Object change descriptions:
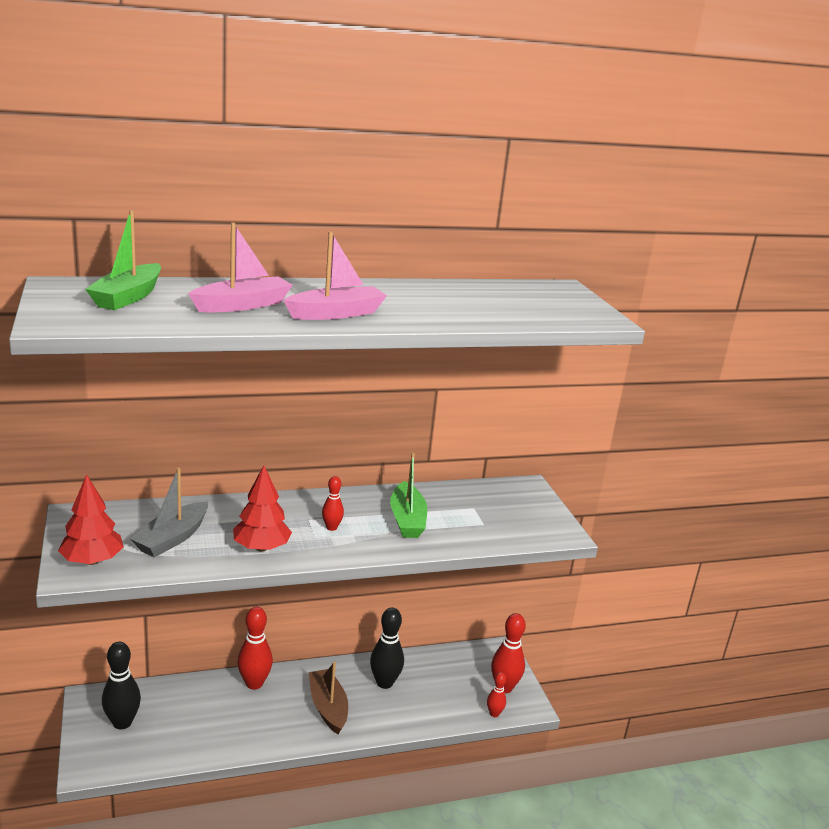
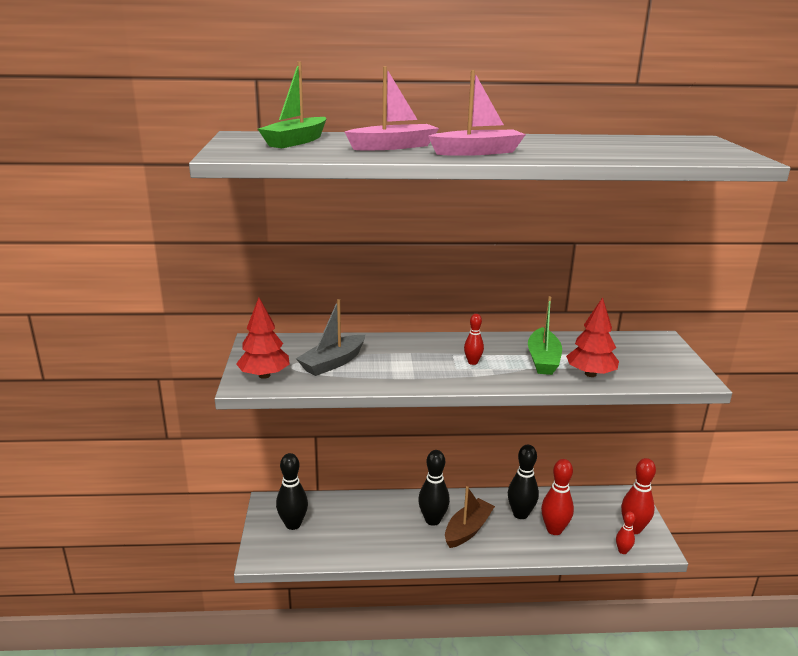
camera: 15 degrees right, 0 degrees up
(254, 683) = (405, 504): red bowling pin -> red bowling pin (554, 530)
(261, 548) = (408, 374): red tree -> red tree (590, 374)
(287, 700) = (432, 520): none -> black bowling pin
(328, 707) = (468, 530): brown boat -> brown boat turned 45 degrees clockwise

INSTRUCTIONS FOR THE TASK
Return all of the entries exactly as written, but drop any pictures they hold.

YOUR SOLUTION
camera: 15 degrees right, 0 degrees up
(254, 683) = (405, 504): red bowling pin -> red bowling pin (554, 530)
(261, 548) = (408, 374): red tree -> red tree (590, 374)
(287, 700) = (432, 520): none -> black bowling pin
(328, 707) = (468, 530): brown boat -> brown boat turned 45 degrees clockwise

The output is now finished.